**Work instructions**
For each entry, repeat the text exactly and omit any picture it holds.

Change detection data
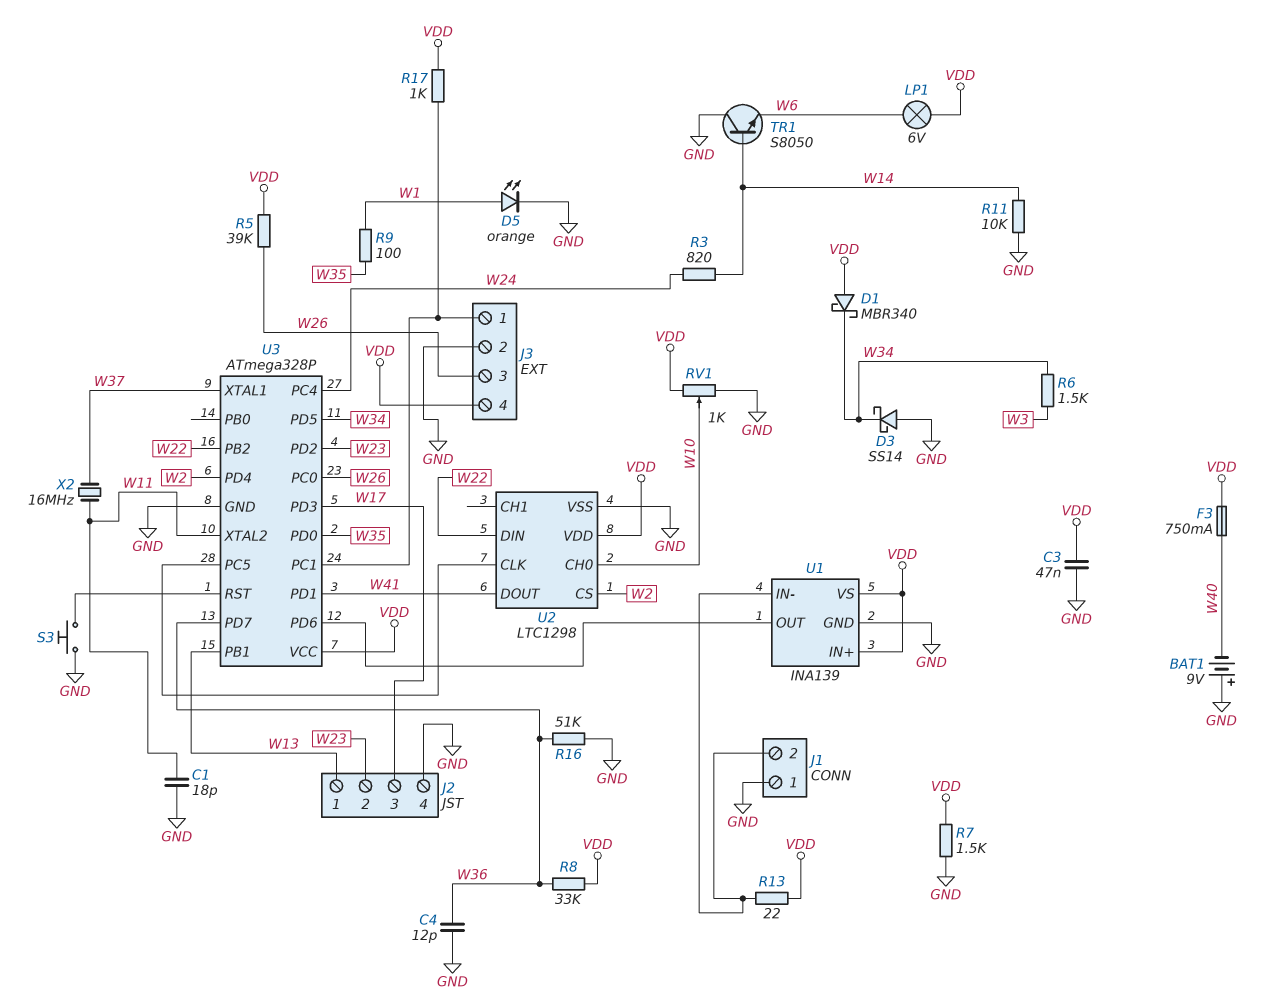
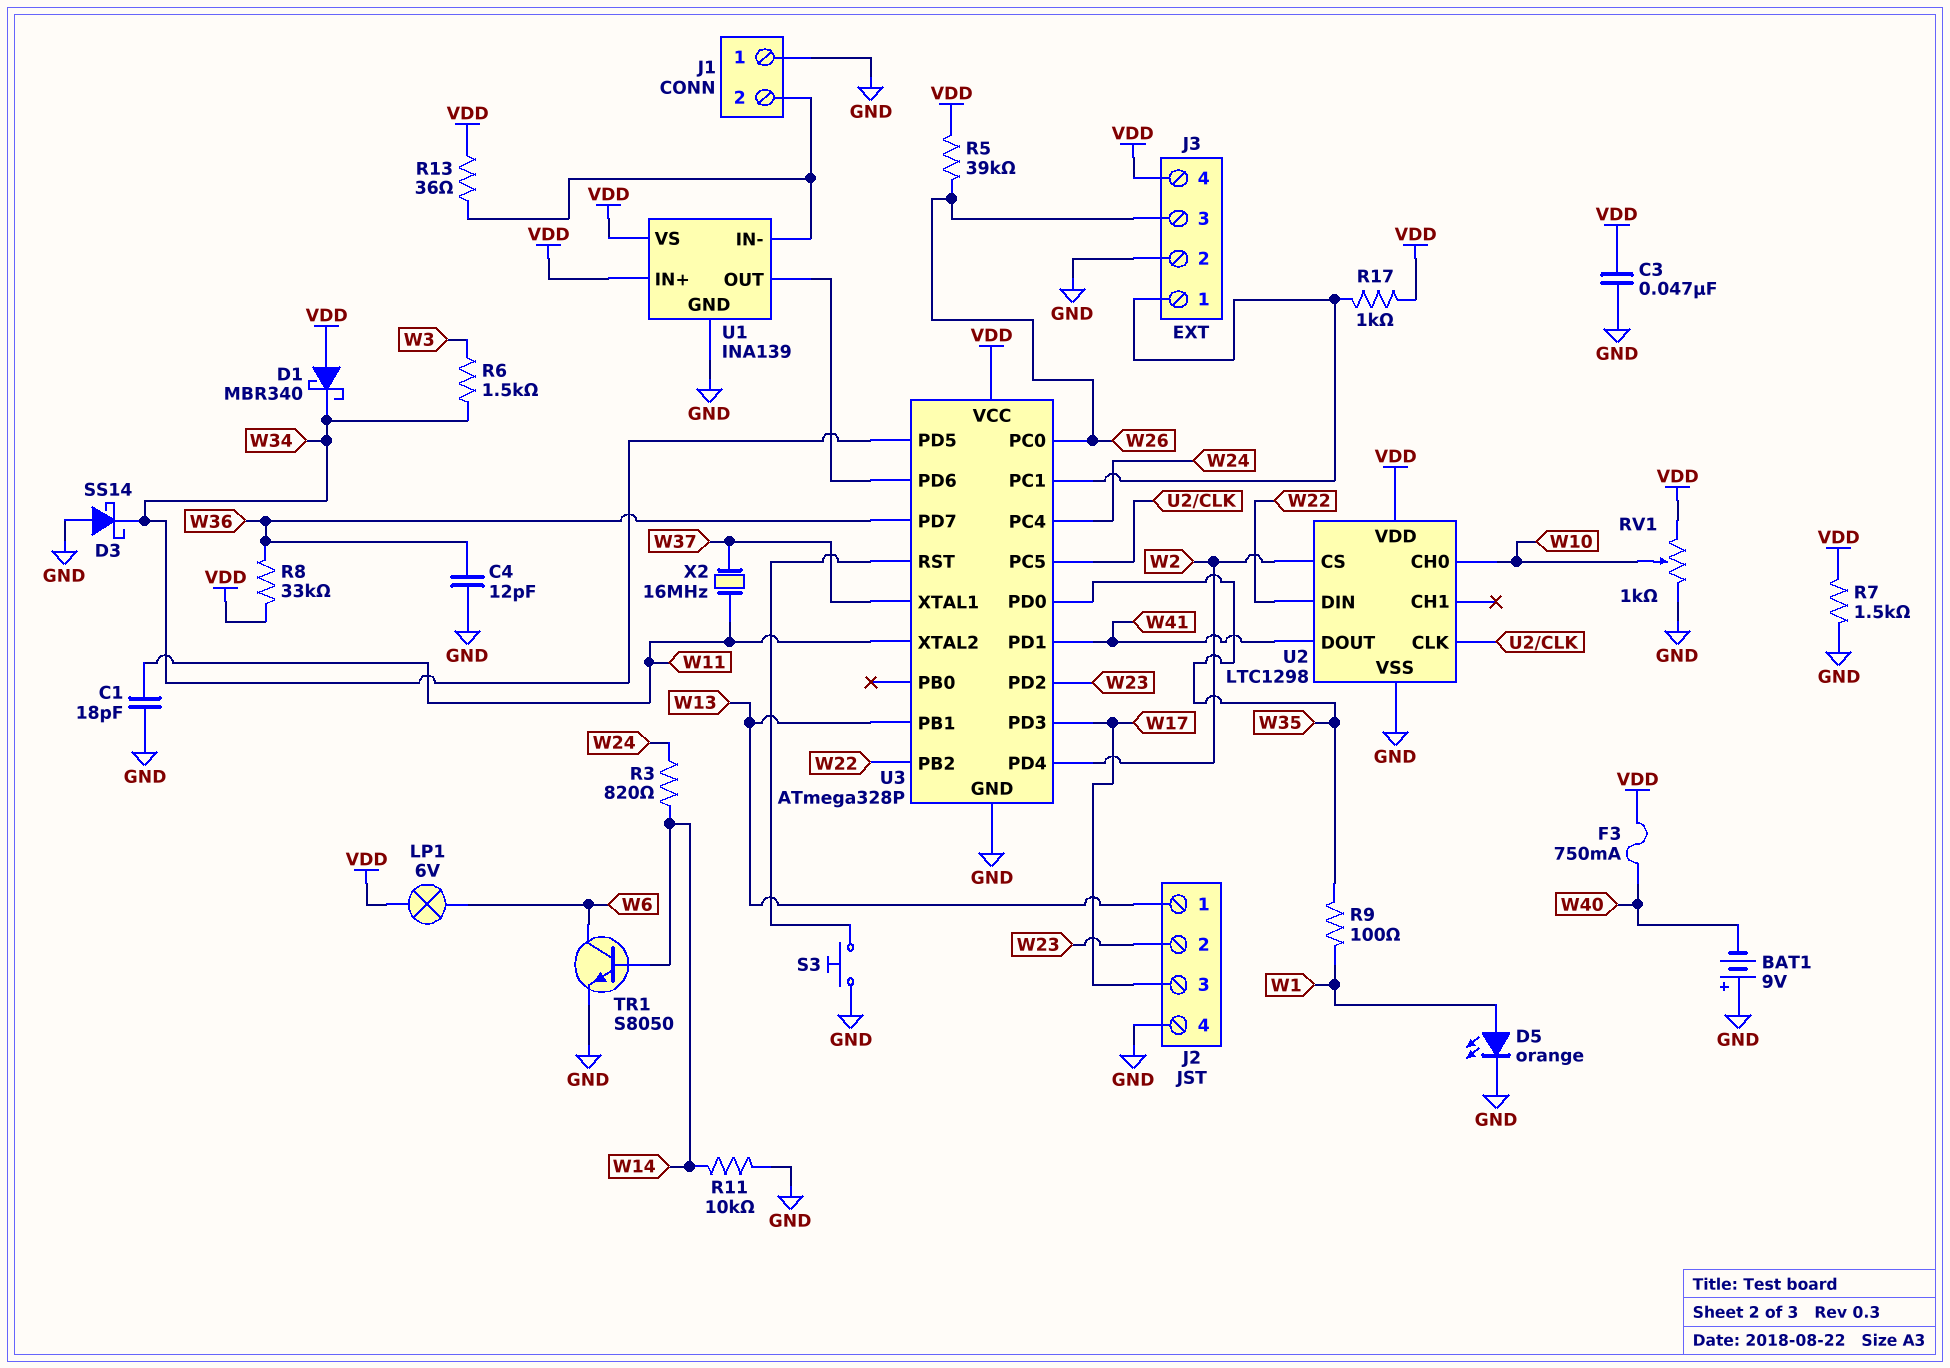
R13: 22 (J1/2, VDD) -> 36 (J1/2, VDD)
R16: 51k (GND, W36) -> none
TR1: NPN S8050 (B W14, C GND, E W6) -> NPN S8050 (B W14, C W6, E GND)

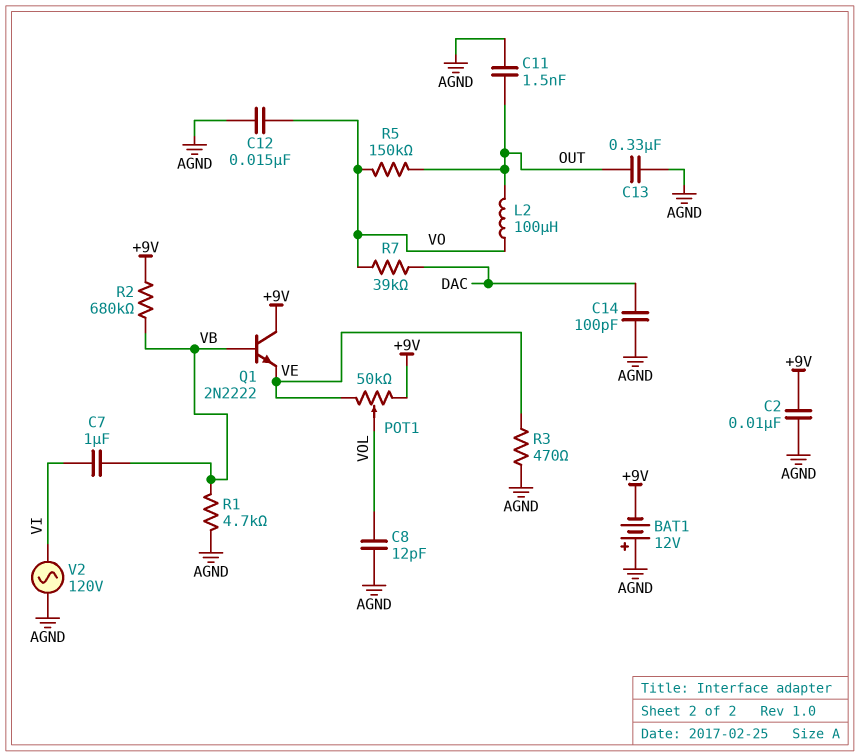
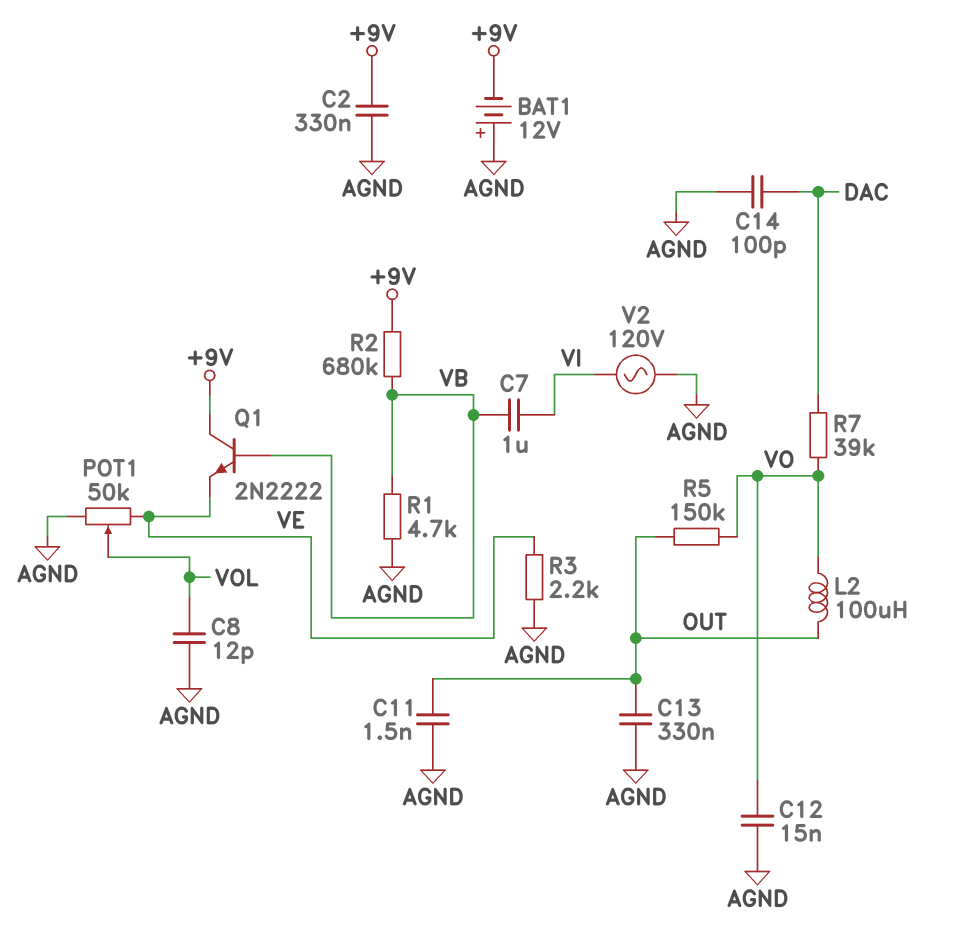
C2: 10nF (+9V, AGND) -> 330nF (+9V, AGND)
POT1: 50k (+9V, VE, wiper VOL) -> 50k (AGND, VE, wiper VOL)
R3: 470 (AGND, VE) -> 2.2k (AGND, VE)

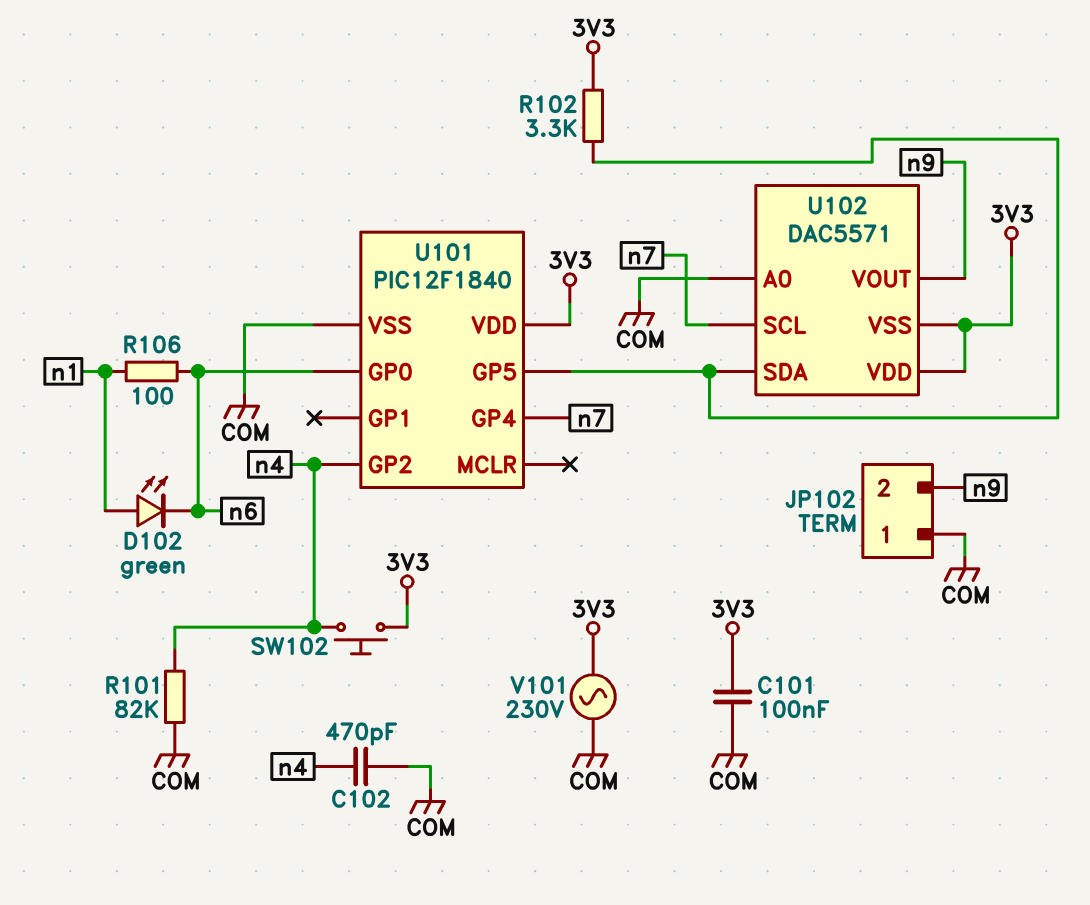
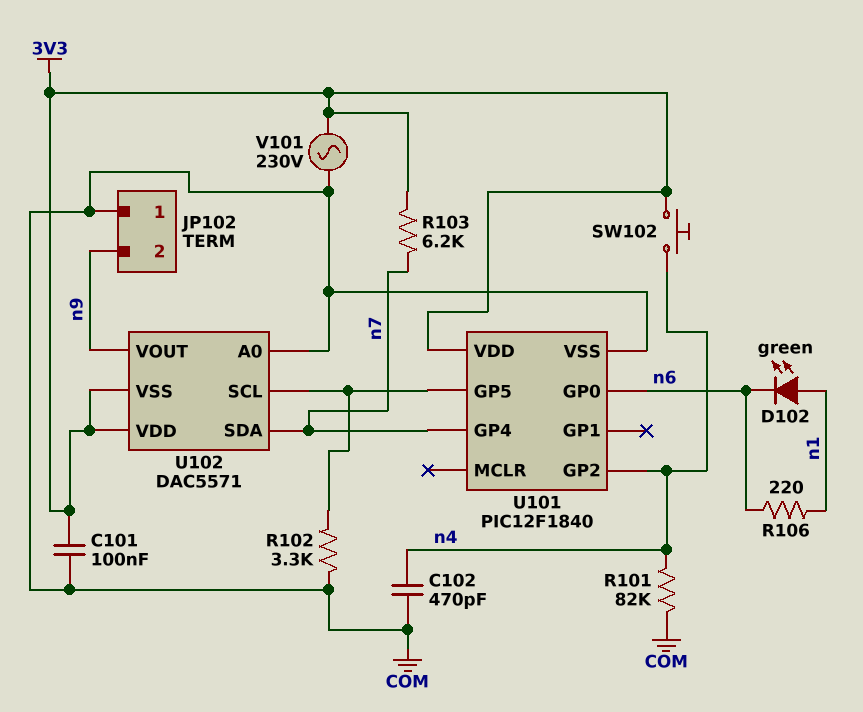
R102: 3.3k (3V3, U101/GP5) -> 3.3k (COM, U101/GP5)
R103: none -> 6.2k (3V3, n7)
R106: 100 (n1, n6) -> 220 (n1, n6)
U102 pin SCL: n7 -> U101/GP5
U102 pin SDA: U101/GP5 -> n7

**Output below**
R13: 22 (J1/2, VDD) -> 36 (J1/2, VDD)
R16: 51k (GND, W36) -> none
TR1: NPN S8050 (B W14, C GND, E W6) -> NPN S8050 (B W14, C W6, E GND)

C2: 10nF (+9V, AGND) -> 330nF (+9V, AGND)
POT1: 50k (+9V, VE, wiper VOL) -> 50k (AGND, VE, wiper VOL)
R3: 470 (AGND, VE) -> 2.2k (AGND, VE)

R102: 3.3k (3V3, U101/GP5) -> 3.3k (COM, U101/GP5)
R103: none -> 6.2k (3V3, n7)
R106: 100 (n1, n6) -> 220 (n1, n6)
U102 pin SCL: n7 -> U101/GP5
U102 pin SDA: U101/GP5 -> n7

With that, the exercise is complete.